Work to complete -
Could you reproduce the lines below from the one with "pink brick E1" through the one with "cyan tile H6 level 2 -> cyan brick H6 level 2"? Keep both ends and add nothing.

----- Data extract -----

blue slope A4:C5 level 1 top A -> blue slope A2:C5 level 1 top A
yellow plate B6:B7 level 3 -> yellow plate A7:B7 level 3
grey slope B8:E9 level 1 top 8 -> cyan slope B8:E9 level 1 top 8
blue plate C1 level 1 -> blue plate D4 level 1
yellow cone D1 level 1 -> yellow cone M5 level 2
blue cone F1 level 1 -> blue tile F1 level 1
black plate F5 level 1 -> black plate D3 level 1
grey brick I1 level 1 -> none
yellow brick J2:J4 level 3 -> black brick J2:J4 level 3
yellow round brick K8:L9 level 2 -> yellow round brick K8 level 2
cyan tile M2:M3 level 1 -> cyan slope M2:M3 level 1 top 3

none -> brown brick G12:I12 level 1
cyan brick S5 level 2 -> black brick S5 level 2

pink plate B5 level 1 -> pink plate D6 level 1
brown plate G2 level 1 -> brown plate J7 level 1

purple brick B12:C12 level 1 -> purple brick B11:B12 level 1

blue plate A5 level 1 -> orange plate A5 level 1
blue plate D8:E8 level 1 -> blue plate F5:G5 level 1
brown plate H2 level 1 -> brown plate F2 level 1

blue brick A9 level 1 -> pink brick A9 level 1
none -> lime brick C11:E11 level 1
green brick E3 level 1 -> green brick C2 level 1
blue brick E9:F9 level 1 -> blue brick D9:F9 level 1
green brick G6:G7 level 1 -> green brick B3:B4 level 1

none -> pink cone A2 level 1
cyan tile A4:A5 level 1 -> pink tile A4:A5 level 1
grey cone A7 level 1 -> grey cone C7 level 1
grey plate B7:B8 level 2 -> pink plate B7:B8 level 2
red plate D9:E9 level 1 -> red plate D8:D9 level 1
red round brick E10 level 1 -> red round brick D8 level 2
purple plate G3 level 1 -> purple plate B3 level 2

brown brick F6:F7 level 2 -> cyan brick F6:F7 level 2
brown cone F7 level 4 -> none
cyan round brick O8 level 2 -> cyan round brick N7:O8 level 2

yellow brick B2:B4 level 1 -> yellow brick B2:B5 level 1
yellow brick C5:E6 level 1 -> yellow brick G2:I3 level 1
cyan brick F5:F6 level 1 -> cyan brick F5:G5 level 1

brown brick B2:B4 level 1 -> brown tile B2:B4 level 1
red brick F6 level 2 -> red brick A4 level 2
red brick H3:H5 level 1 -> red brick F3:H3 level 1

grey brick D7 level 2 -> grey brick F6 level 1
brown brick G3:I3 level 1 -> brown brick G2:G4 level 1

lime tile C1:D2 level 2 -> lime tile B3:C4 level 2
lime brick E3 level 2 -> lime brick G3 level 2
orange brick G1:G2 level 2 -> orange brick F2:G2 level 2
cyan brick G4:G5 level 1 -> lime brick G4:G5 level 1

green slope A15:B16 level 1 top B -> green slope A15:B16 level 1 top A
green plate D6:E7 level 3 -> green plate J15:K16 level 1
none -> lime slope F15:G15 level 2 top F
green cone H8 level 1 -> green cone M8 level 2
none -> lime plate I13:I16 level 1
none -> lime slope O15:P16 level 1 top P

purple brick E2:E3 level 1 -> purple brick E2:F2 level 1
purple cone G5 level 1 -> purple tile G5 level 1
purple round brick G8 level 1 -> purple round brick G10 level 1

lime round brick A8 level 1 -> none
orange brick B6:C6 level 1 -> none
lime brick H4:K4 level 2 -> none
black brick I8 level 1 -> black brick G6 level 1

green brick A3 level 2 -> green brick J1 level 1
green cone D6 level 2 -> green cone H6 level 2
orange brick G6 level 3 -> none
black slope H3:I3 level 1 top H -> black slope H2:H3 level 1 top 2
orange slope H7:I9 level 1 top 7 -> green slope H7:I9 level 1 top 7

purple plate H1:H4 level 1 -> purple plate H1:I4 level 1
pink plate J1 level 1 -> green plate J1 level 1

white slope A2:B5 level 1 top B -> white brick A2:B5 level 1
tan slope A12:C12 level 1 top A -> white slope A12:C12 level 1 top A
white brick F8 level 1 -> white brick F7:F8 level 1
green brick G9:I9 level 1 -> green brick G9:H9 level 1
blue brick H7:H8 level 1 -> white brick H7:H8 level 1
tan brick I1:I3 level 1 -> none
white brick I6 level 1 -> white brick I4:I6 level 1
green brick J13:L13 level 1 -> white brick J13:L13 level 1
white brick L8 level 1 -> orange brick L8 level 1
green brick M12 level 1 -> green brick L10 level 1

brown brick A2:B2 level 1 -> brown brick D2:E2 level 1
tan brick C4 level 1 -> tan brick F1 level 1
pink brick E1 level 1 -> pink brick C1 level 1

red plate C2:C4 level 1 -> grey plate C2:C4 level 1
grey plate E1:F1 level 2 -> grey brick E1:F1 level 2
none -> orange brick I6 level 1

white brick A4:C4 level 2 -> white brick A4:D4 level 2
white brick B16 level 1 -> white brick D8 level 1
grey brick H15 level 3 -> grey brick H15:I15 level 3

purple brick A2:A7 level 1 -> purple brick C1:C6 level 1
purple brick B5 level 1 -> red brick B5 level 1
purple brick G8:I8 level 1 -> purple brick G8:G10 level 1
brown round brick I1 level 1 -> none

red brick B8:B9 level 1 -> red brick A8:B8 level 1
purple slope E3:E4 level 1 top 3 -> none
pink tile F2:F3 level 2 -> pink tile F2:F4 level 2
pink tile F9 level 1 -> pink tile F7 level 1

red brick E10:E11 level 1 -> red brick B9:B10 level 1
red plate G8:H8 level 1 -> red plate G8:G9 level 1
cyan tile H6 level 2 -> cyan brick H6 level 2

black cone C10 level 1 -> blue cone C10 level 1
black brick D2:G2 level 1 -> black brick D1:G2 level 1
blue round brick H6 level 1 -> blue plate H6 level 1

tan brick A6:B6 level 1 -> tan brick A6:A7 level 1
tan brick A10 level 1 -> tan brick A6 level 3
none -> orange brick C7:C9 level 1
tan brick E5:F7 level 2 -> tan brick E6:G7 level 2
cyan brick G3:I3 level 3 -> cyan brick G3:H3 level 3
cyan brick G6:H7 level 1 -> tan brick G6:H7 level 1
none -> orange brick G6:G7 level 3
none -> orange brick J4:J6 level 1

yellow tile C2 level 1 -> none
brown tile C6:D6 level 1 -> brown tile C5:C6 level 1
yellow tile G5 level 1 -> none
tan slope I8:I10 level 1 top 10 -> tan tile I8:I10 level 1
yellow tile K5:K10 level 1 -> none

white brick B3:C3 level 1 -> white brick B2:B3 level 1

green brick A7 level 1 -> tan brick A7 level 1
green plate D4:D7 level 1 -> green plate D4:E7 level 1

-----

Output for this task -
pink brick E1 level 1 -> pink brick C1 level 1

red plate C2:C4 level 1 -> grey plate C2:C4 level 1
grey plate E1:F1 level 2 -> grey brick E1:F1 level 2
none -> orange brick I6 level 1

white brick A4:C4 level 2 -> white brick A4:D4 level 2
white brick B16 level 1 -> white brick D8 level 1
grey brick H15 level 3 -> grey brick H15:I15 level 3

purple brick A2:A7 level 1 -> purple brick C1:C6 level 1
purple brick B5 level 1 -> red brick B5 level 1
purple brick G8:I8 level 1 -> purple brick G8:G10 level 1
brown round brick I1 level 1 -> none

red brick B8:B9 level 1 -> red brick A8:B8 level 1
purple slope E3:E4 level 1 top 3 -> none
pink tile F2:F3 level 2 -> pink tile F2:F4 level 2
pink tile F9 level 1 -> pink tile F7 level 1

red brick E10:E11 level 1 -> red brick B9:B10 level 1
red plate G8:H8 level 1 -> red plate G8:G9 level 1
cyan tile H6 level 2 -> cyan brick H6 level 2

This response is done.